▸ Instructions for the task: Look for the line that has "BAT1: 1.5V (plus VDD, minus GND) -> none" in the material below; please repeat it and every line after it, exactly, up to and including the line that has "R3: 1.2k (U1/out, VDD) -> 1.2k (VDD, n4)", and nothing else.
------ The data ------
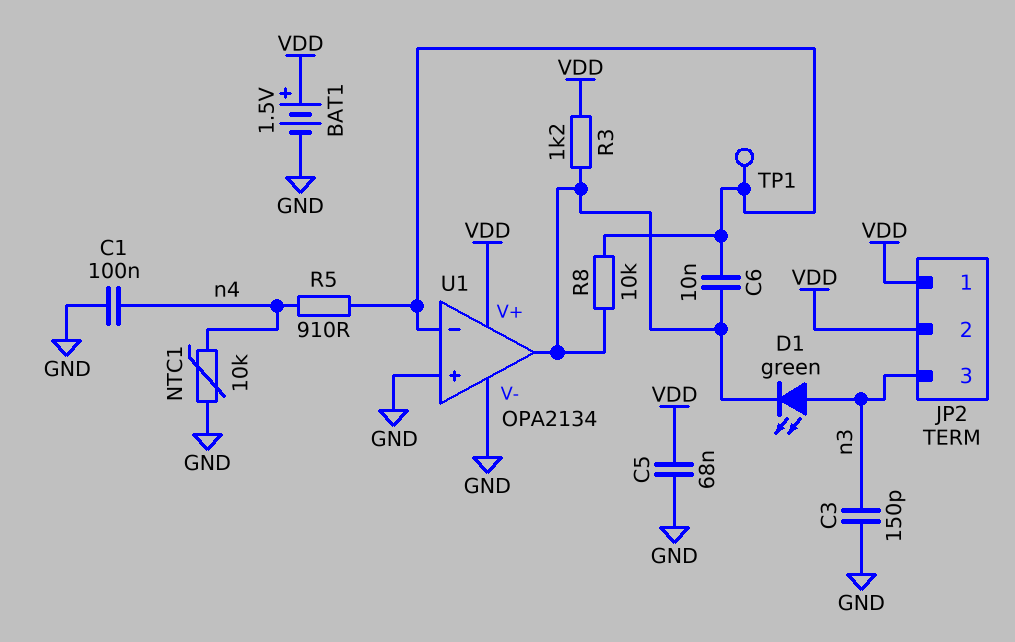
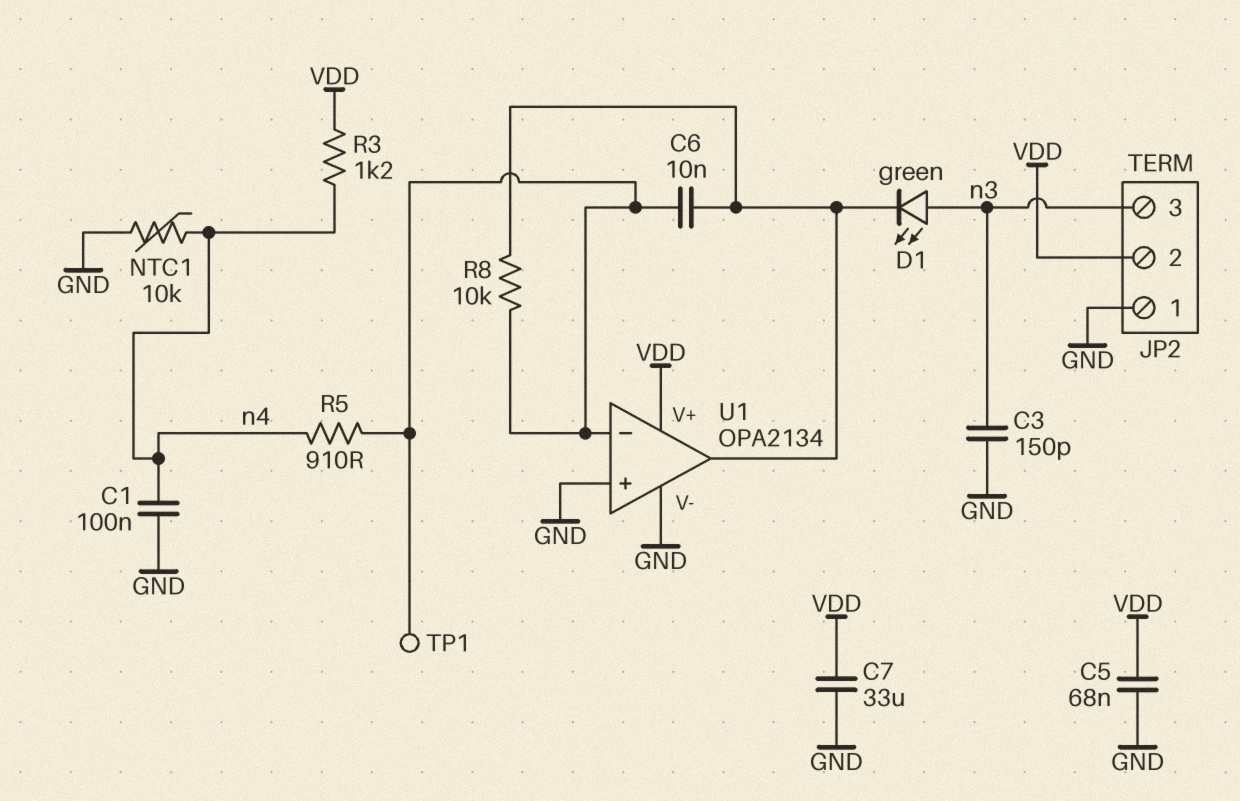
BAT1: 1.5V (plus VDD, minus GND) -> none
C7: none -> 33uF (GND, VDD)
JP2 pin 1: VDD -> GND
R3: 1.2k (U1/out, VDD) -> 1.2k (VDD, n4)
------
------ The data ------
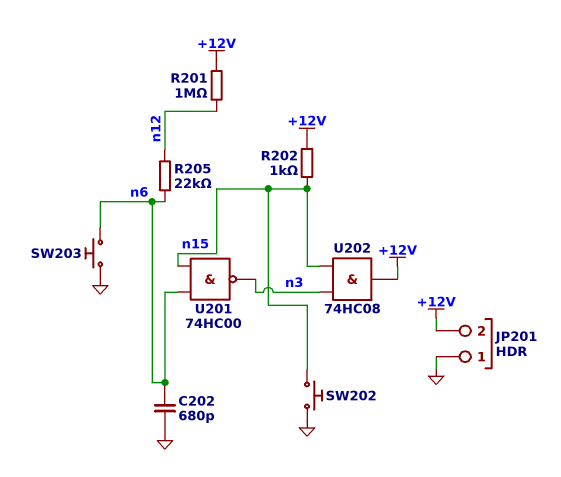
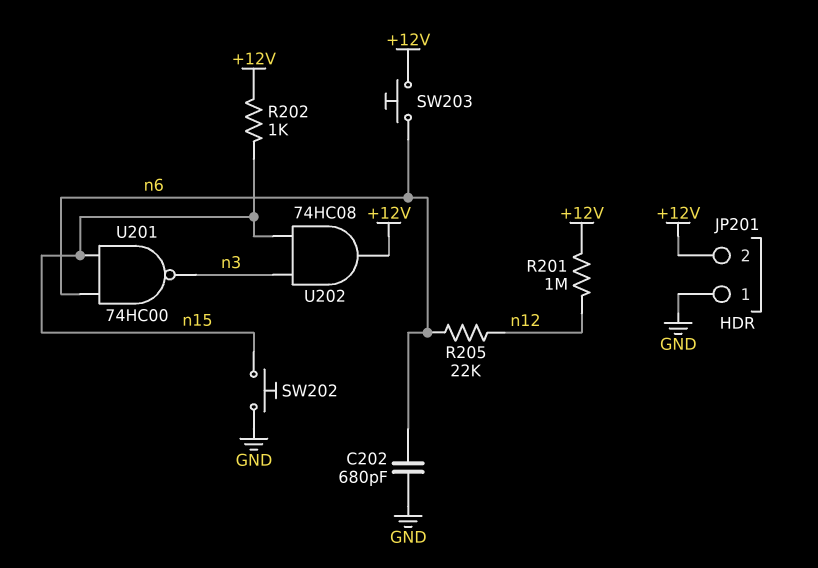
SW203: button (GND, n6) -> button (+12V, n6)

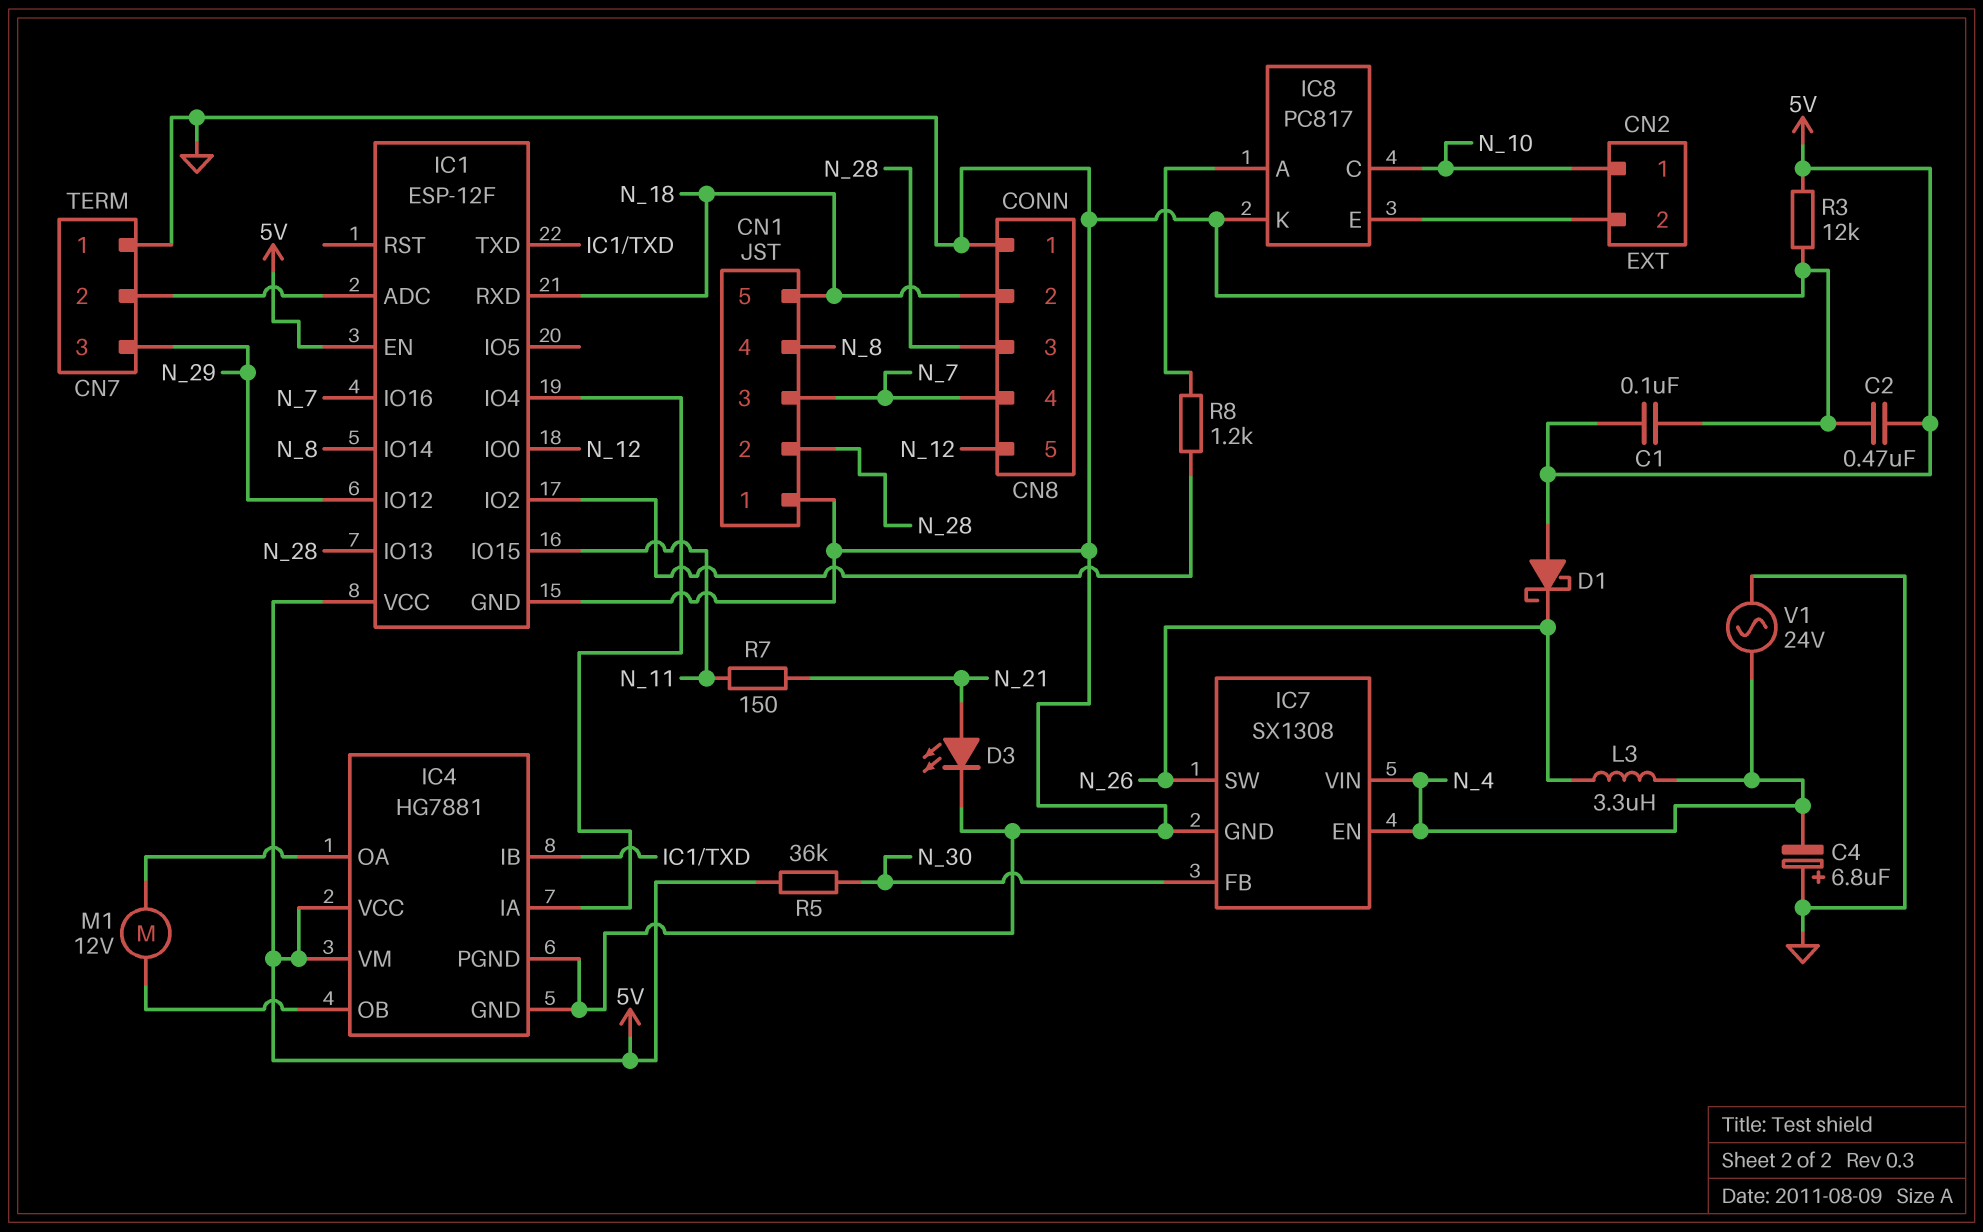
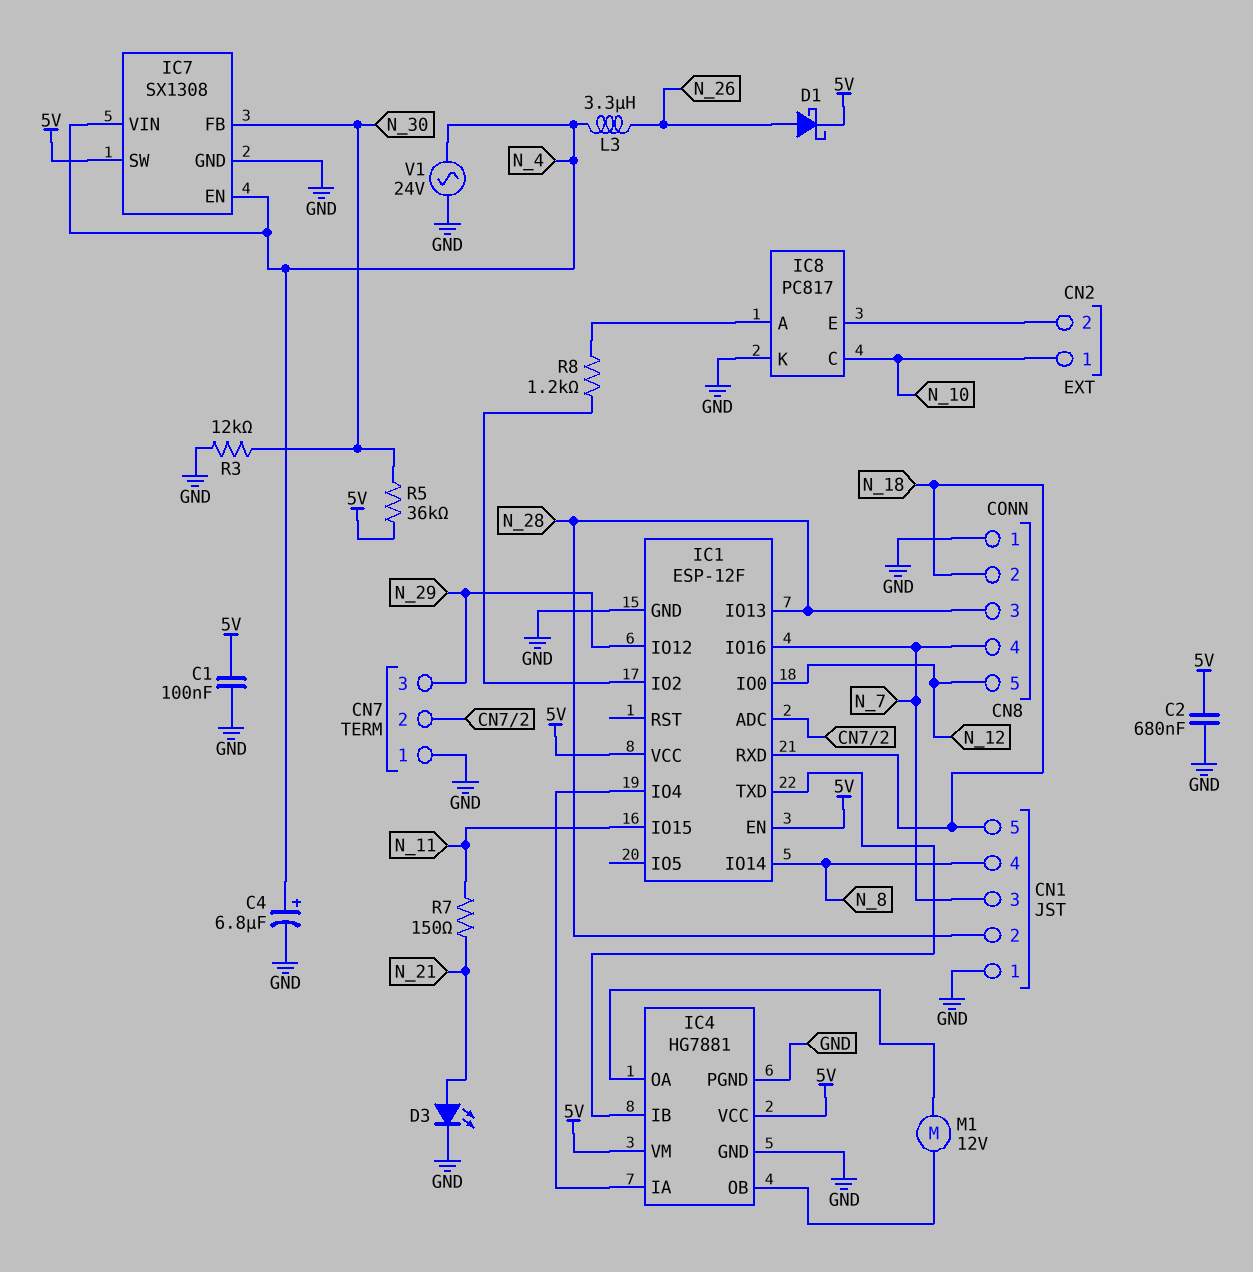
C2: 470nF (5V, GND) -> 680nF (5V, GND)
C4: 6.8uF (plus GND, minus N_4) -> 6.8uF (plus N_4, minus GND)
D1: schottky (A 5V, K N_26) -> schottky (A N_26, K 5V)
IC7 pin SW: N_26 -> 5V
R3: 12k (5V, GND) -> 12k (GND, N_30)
------
▸ Response for this exercise:
BAT1: 1.5V (plus VDD, minus GND) -> none
C7: none -> 33uF (GND, VDD)
JP2 pin 1: VDD -> GND
R3: 1.2k (U1/out, VDD) -> 1.2k (VDD, n4)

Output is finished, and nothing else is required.